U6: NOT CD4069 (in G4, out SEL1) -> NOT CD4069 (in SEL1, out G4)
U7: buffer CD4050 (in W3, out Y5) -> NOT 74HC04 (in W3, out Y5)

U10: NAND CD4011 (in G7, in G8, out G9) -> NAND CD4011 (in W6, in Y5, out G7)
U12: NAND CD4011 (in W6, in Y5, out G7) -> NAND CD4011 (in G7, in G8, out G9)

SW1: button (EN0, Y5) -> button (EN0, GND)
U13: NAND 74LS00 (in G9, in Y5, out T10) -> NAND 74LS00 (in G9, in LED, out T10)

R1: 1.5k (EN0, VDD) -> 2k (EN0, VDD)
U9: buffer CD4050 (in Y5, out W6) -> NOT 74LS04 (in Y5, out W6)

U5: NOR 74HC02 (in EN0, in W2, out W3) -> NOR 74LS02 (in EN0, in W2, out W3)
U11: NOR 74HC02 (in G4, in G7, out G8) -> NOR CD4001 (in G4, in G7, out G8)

--

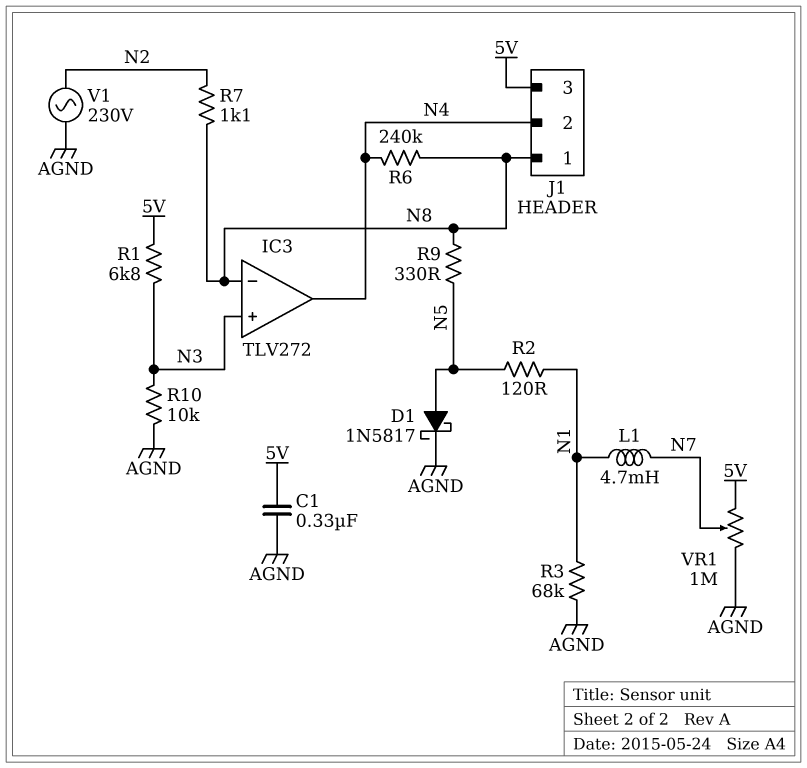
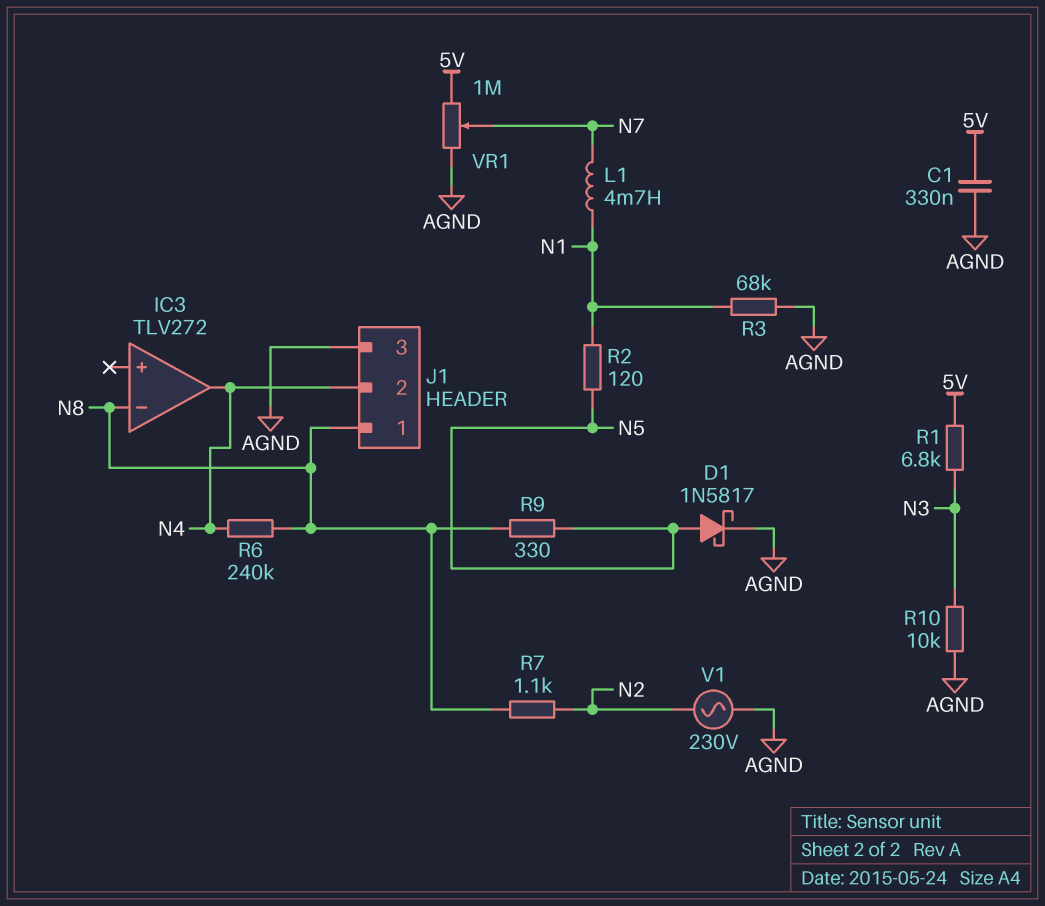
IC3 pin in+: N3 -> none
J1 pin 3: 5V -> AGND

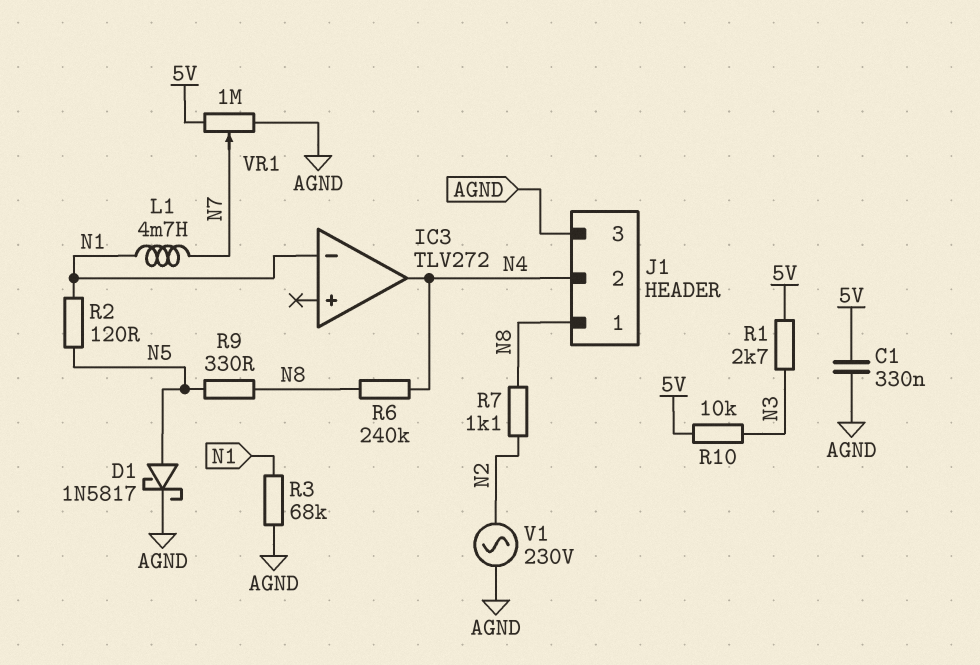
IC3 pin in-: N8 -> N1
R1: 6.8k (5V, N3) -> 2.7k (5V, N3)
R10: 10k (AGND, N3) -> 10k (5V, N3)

● Task details
Where the data above reaches the line holding "U7: buffer CD4050", begin printing, and stop after the line holding "U11: NOR 74HC02". Each line must be reproduced exactly, with nothing else added.

● Answer
U7: buffer CD4050 (in W3, out Y5) -> NOT 74HC04 (in W3, out Y5)

U10: NAND CD4011 (in G7, in G8, out G9) -> NAND CD4011 (in W6, in Y5, out G7)
U12: NAND CD4011 (in W6, in Y5, out G7) -> NAND CD4011 (in G7, in G8, out G9)

SW1: button (EN0, Y5) -> button (EN0, GND)
U13: NAND 74LS00 (in G9, in Y5, out T10) -> NAND 74LS00 (in G9, in LED, out T10)

R1: 1.5k (EN0, VDD) -> 2k (EN0, VDD)
U9: buffer CD4050 (in Y5, out W6) -> NOT 74LS04 (in Y5, out W6)

U5: NOR 74HC02 (in EN0, in W2, out W3) -> NOR 74LS02 (in EN0, in W2, out W3)
U11: NOR 74HC02 (in G4, in G7, out G8) -> NOR CD4001 (in G4, in G7, out G8)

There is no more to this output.